INSTRUCTIONS FOR THE TASK — Beneath this instruction is a block of data; output from it exactly the lines that run from the one containing "camera_right=30 camera_up=-20" through the one containing "type=insert; after=Hut/blau; pos2=571,408", inclusive.

══ DATA PROVIDED

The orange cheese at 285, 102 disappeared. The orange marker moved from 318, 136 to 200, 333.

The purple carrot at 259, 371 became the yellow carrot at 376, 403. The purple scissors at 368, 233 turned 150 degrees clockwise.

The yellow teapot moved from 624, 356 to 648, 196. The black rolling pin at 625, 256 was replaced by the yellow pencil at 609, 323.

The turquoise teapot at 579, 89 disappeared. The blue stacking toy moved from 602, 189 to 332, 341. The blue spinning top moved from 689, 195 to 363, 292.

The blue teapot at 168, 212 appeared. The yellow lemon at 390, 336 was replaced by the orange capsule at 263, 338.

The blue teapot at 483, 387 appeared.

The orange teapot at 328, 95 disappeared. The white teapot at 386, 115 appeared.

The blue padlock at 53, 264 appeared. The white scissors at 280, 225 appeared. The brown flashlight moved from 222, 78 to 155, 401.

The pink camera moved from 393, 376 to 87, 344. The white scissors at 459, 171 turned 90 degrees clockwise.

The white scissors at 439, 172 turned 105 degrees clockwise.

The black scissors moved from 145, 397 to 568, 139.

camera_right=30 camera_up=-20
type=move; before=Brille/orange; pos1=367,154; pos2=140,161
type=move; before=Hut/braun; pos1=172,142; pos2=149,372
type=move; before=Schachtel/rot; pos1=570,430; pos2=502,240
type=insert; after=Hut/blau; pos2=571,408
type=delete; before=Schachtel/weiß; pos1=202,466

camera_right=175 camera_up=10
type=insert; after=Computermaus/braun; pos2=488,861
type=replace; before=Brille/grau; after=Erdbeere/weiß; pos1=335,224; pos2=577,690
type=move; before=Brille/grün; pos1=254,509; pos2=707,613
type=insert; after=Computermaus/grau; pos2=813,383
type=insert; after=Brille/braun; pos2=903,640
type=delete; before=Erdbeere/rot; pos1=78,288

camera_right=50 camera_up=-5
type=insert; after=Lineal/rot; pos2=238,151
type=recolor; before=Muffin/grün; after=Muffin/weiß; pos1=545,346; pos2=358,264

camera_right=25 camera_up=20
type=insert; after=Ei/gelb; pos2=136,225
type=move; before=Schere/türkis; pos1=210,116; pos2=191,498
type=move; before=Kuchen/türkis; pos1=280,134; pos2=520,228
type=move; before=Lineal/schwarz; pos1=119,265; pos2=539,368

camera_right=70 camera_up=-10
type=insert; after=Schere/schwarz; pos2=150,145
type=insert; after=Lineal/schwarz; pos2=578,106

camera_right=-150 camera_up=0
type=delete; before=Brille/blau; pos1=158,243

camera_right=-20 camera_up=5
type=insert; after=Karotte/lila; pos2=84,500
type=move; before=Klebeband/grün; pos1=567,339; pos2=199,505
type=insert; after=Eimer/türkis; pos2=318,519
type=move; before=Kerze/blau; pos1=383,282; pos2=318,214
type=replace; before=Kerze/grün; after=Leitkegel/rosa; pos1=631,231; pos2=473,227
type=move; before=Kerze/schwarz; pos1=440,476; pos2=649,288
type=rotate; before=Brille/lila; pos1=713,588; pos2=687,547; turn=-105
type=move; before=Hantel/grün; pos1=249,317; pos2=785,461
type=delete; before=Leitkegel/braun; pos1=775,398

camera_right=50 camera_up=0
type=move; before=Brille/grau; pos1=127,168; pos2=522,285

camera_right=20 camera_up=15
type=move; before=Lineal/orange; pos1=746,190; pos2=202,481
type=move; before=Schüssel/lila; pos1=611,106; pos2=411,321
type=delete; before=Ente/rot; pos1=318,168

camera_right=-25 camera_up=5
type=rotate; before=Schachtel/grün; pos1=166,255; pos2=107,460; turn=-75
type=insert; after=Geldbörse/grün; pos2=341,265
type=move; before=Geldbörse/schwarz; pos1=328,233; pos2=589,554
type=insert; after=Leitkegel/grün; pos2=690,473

════

REPLY TO THE EXERCISE —
camera_right=30 camera_up=-20
type=move; before=Brille/orange; pos1=367,154; pos2=140,161
type=move; before=Hut/braun; pos1=172,142; pos2=149,372
type=move; before=Schachtel/rot; pos1=570,430; pos2=502,240
type=insert; after=Hut/blau; pos2=571,408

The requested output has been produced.